• [GIVEN DATA]:
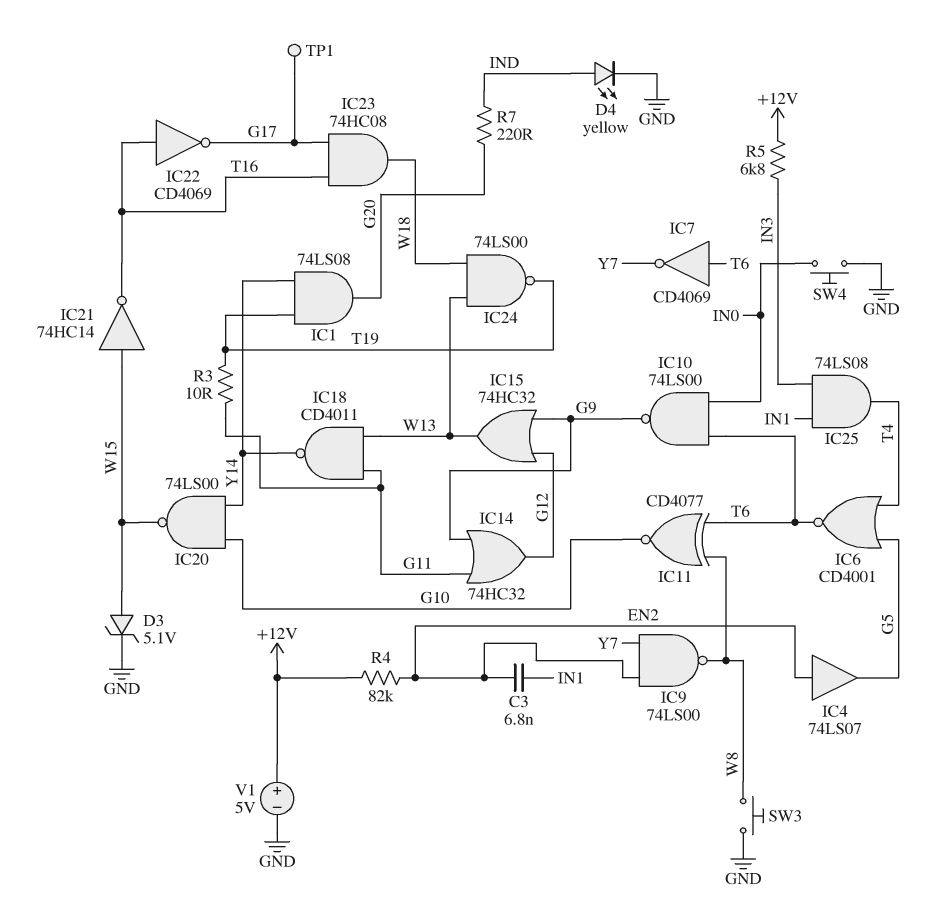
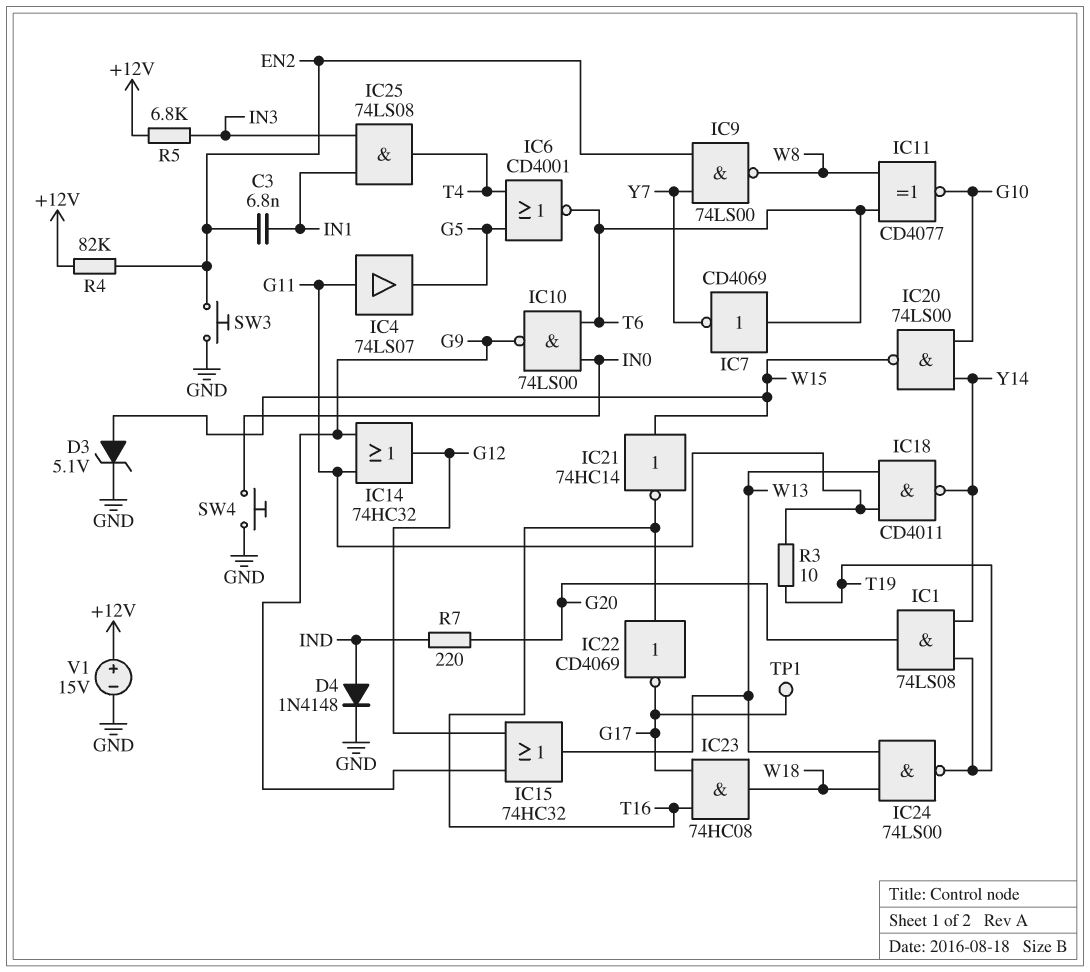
D4: LED yellow (A IND, K GND) -> diode 1N4148 (A IND, K GND)
IC4: buffer 74LS07 (in EN2, out G5) -> buffer 74LS07 (in G11, out G5)
SW3: button (GND, W8) -> button (EN2, GND)
V1: 5V (plus +12V, minus GND) -> 15V (plus +12V, minus GND)

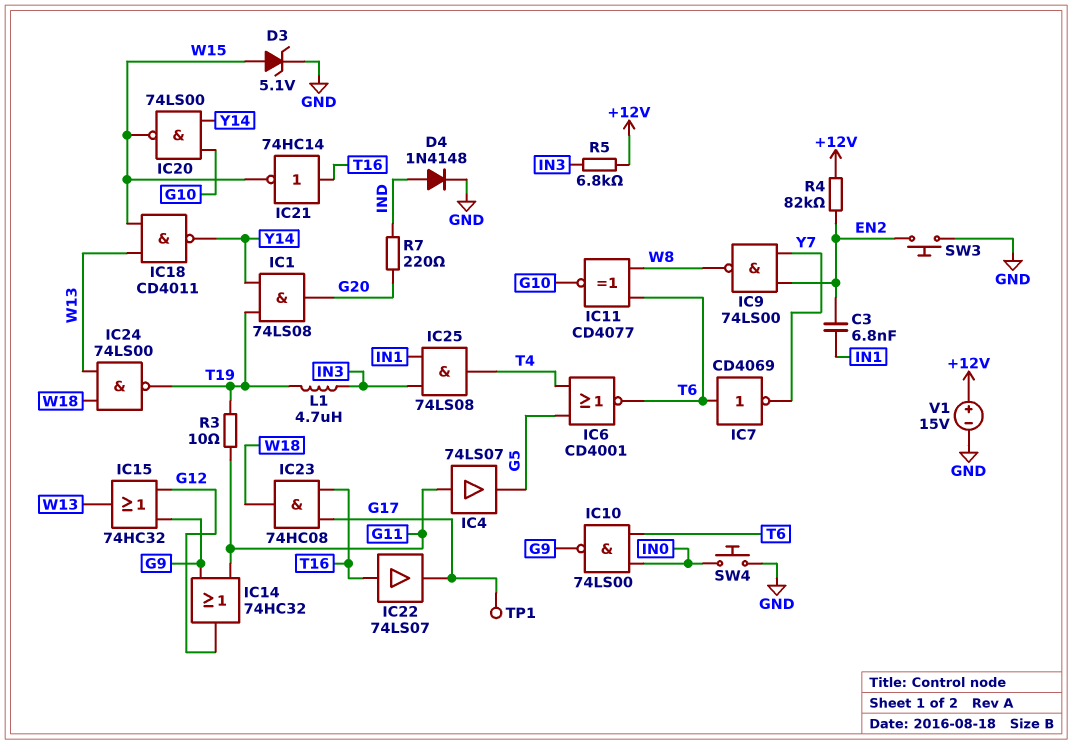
IC18: NAND CD4011 (in G11, in W13, out Y14) -> NAND CD4011 (in W13, in W15, out Y14)
IC21: NOT 74HC14 (in W15, out T16) -> NOT 74HC14 (in T16, out W15)
IC22: NOT CD4069 (in T16, out G17) -> buffer 74LS07 (in T16, out G17)
L1: none -> 4.7uH (IN3, T19)

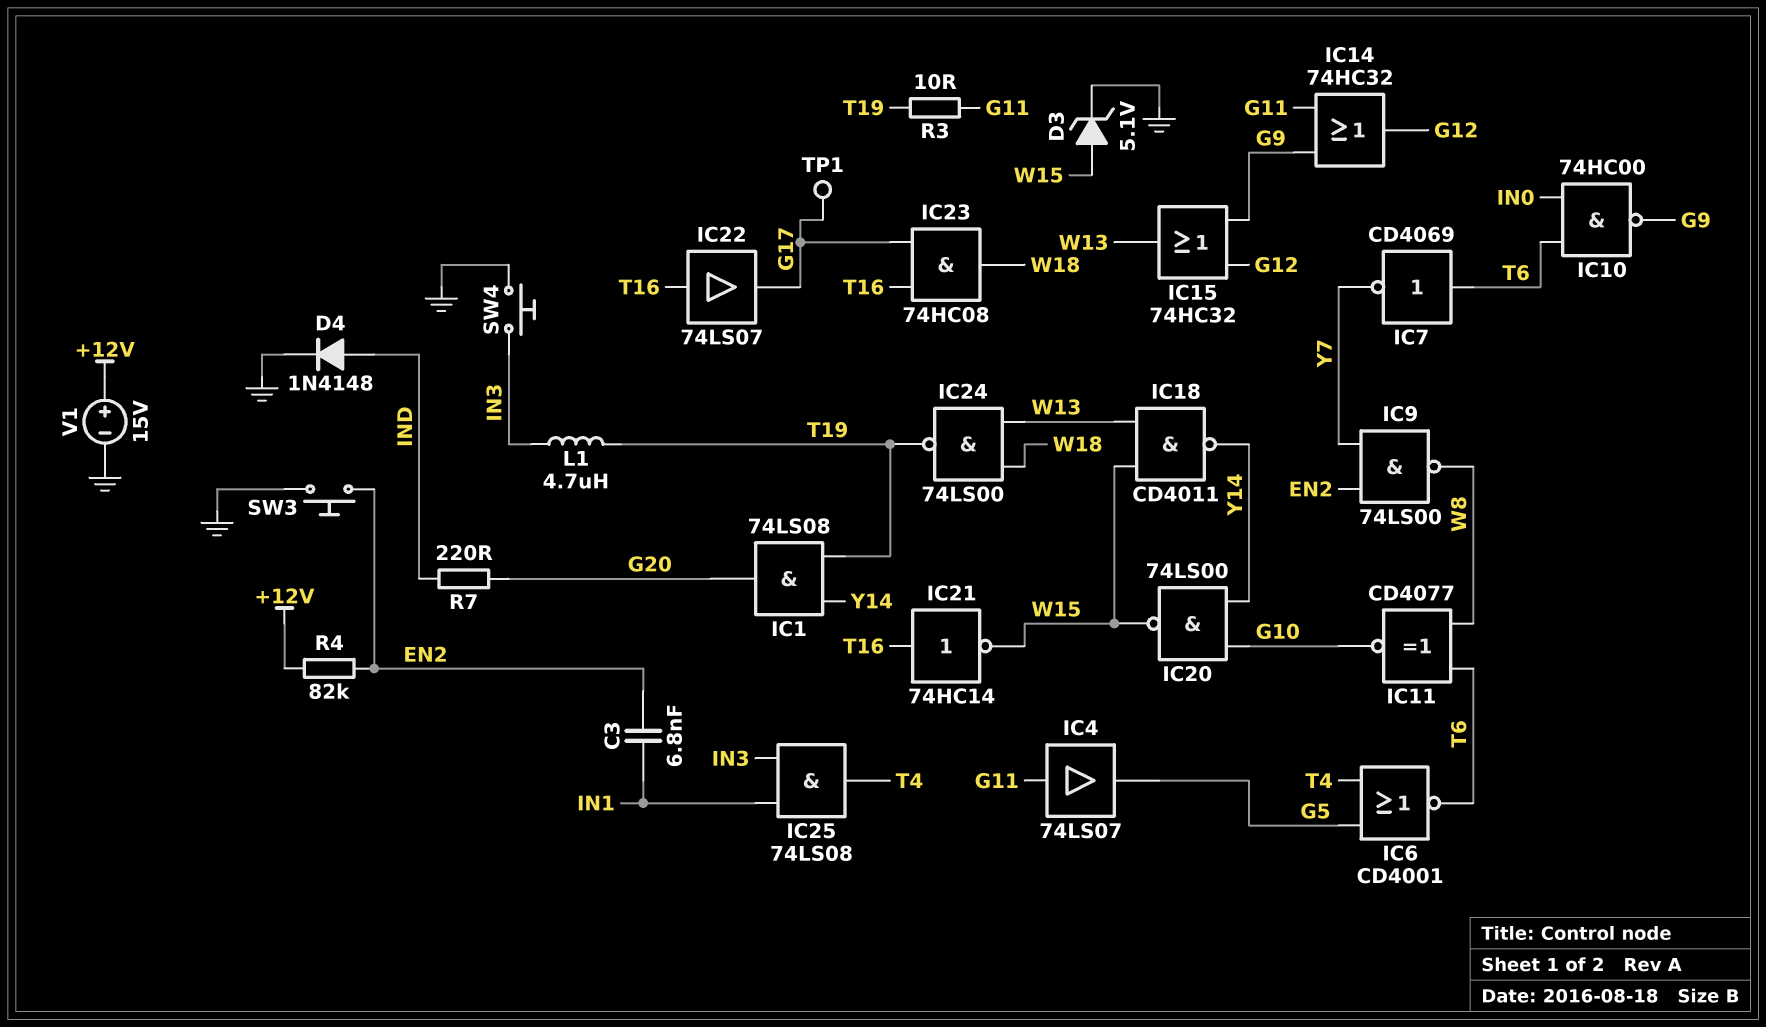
IC10: NAND 74LS00 (in IN0, in T6, out G9) -> NAND 74HC00 (in IN0, in T6, out G9)
R5: 6.8k (+12V, IN3) -> none
SW4: button (GND, IN0) -> button (GND, IN3)

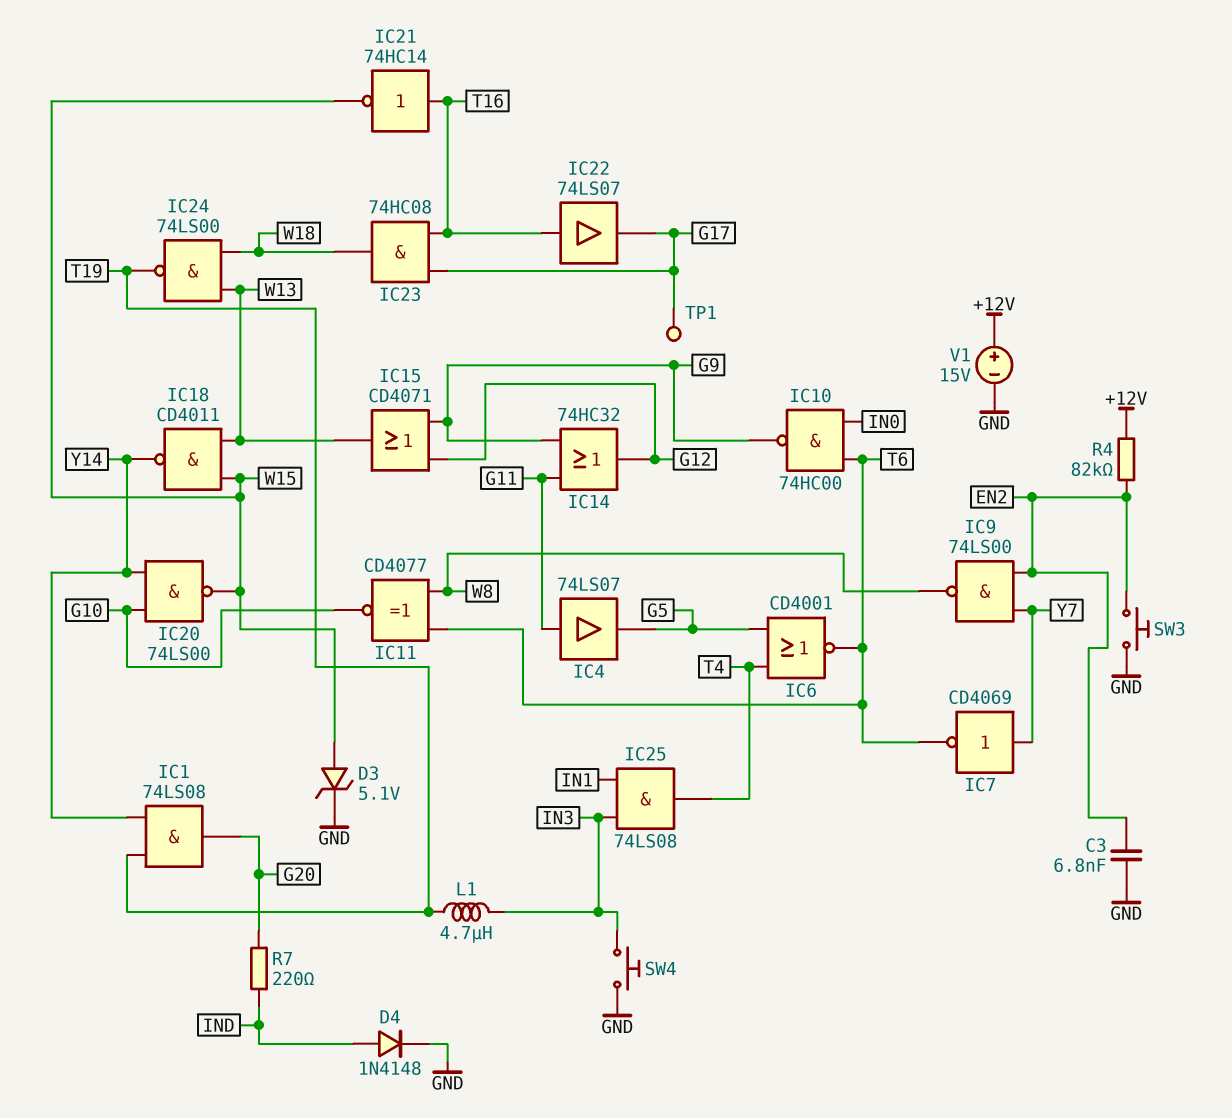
C3: 6.8nF (EN2, IN1) -> 6.8nF (EN2, GND)
IC7: NOT CD4069 (in T6, out Y7) -> NOT CD4069 (in Y7, out T6)
IC15: OR 74HC32 (in G9, in G12, out W13) -> OR CD4071 (in G9, in G12, out W13)
R3: 10 (G11, T19) -> none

• [THE TASK]:
The stretch above running from the line with "IC4: buffer 74LS07" through the line with "IC15: OR 74HC32" is all you should copy, exactly, leaving out the pictures.

• [EXERCISE SOLUTION]:
IC4: buffer 74LS07 (in EN2, out G5) -> buffer 74LS07 (in G11, out G5)
SW3: button (GND, W8) -> button (EN2, GND)
V1: 5V (plus +12V, minus GND) -> 15V (plus +12V, minus GND)

IC18: NAND CD4011 (in G11, in W13, out Y14) -> NAND CD4011 (in W13, in W15, out Y14)
IC21: NOT 74HC14 (in W15, out T16) -> NOT 74HC14 (in T16, out W15)
IC22: NOT CD4069 (in T16, out G17) -> buffer 74LS07 (in T16, out G17)
L1: none -> 4.7uH (IN3, T19)

IC10: NAND 74LS00 (in IN0, in T6, out G9) -> NAND 74HC00 (in IN0, in T6, out G9)
R5: 6.8k (+12V, IN3) -> none
SW4: button (GND, IN0) -> button (GND, IN3)

C3: 6.8nF (EN2, IN1) -> 6.8nF (EN2, GND)
IC7: NOT CD4069 (in T6, out Y7) -> NOT CD4069 (in Y7, out T6)
IC15: OR 74HC32 (in G9, in G12, out W13) -> OR CD4071 (in G9, in G12, out W13)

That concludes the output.